* [BRIEF]
Though the entries hold pictures, only their text should be duplicated, exactly and in full.

○ ○ ○ ○

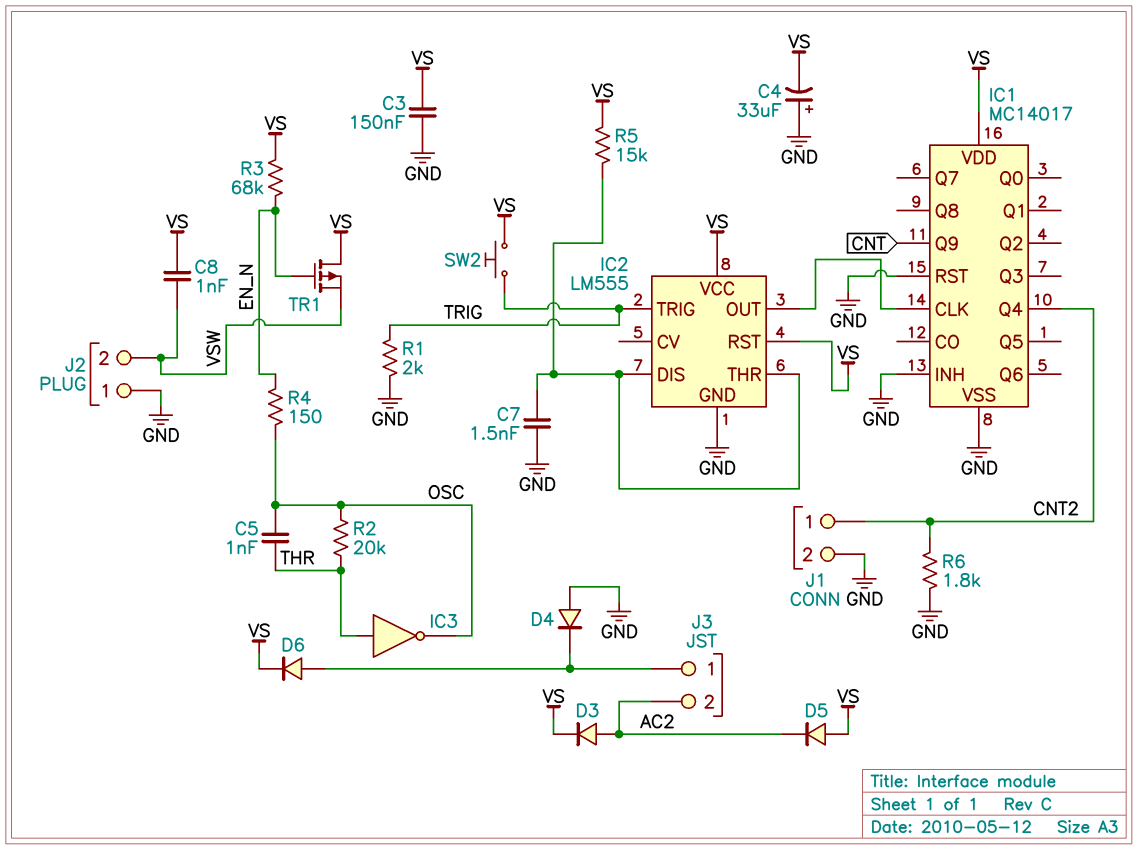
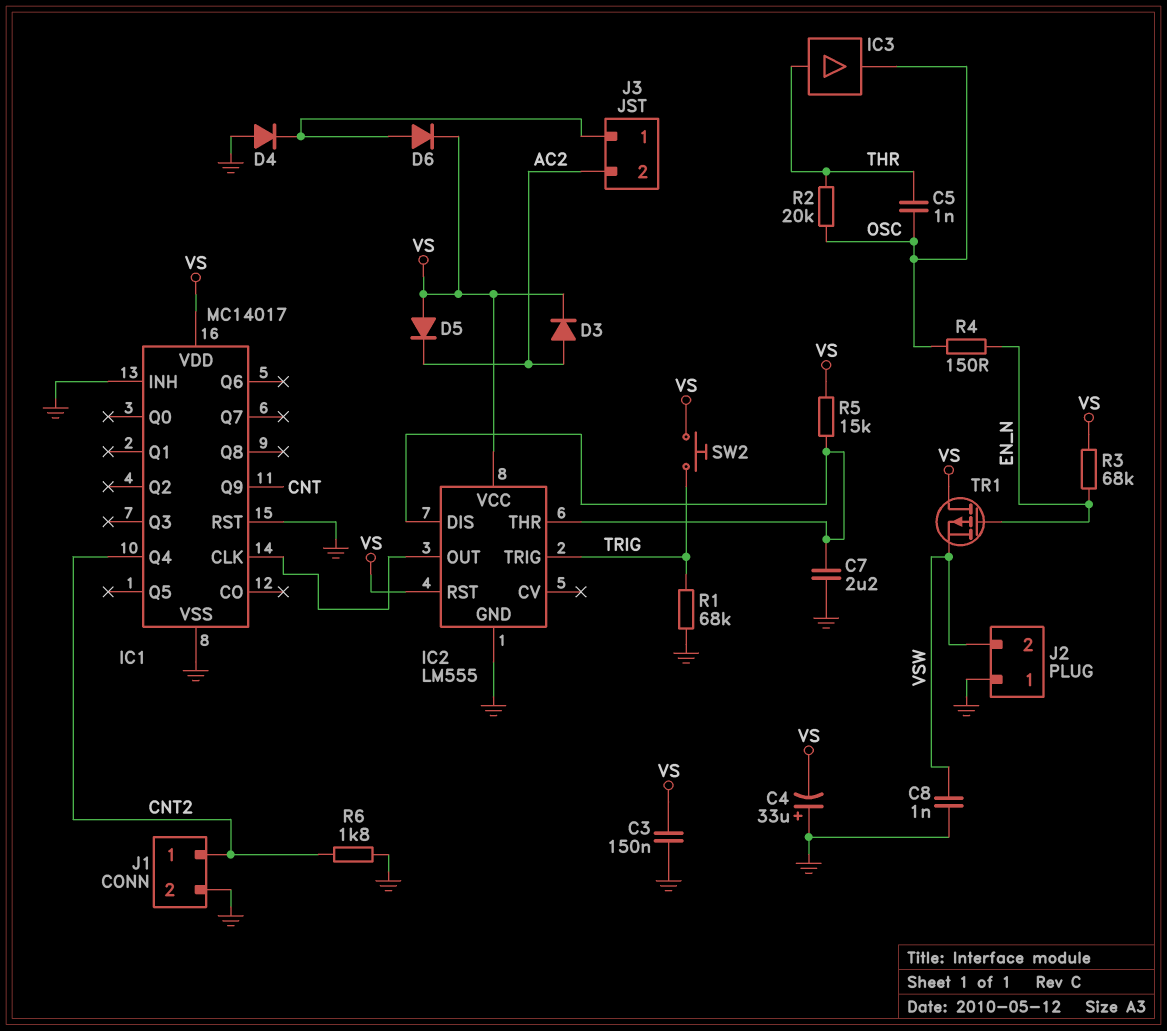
C7: 1.5nF (GND, IC2/DIS) -> 2.2uF (GND, IC2/DIS)
C8: 1nF (VS, VSW) -> 1nF (GND, VSW)
IC3: NOT (in THR, out OSC) -> buffer (in THR, out OSC)
R1: 2k (GND, TRIG) -> 68k (GND, TRIG)

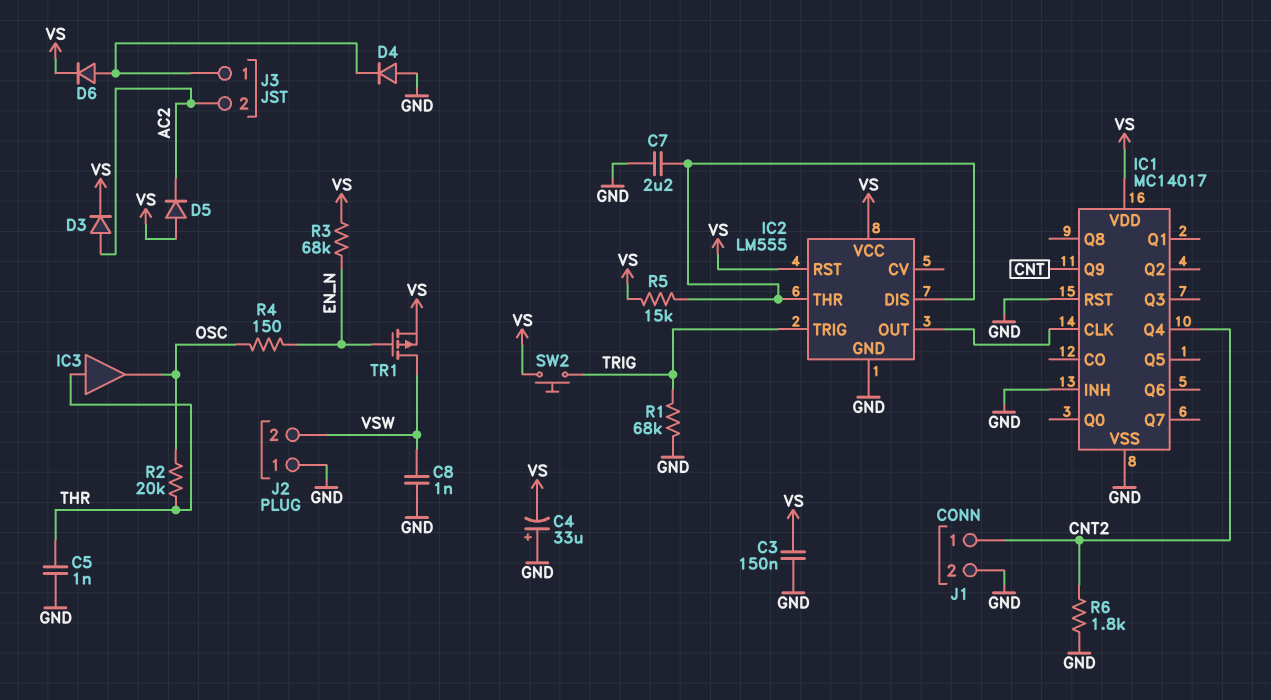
C5: 1nF (OSC, THR) -> 1nF (GND, THR)
TR1: PMOS (G EN_N, D VS, S VSW) -> PMOS (G EN_N, D VSW, S VS)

○ ○ ○ ○

* [ANSWER TO THIS TASK]
C7: 1.5nF (GND, IC2/DIS) -> 2.2uF (GND, IC2/DIS)
C8: 1nF (VS, VSW) -> 1nF (GND, VSW)
IC3: NOT (in THR, out OSC) -> buffer (in THR, out OSC)
R1: 2k (GND, TRIG) -> 68k (GND, TRIG)

C5: 1nF (OSC, THR) -> 1nF (GND, THR)
TR1: PMOS (G EN_N, D VS, S VSW) -> PMOS (G EN_N, D VSW, S VS)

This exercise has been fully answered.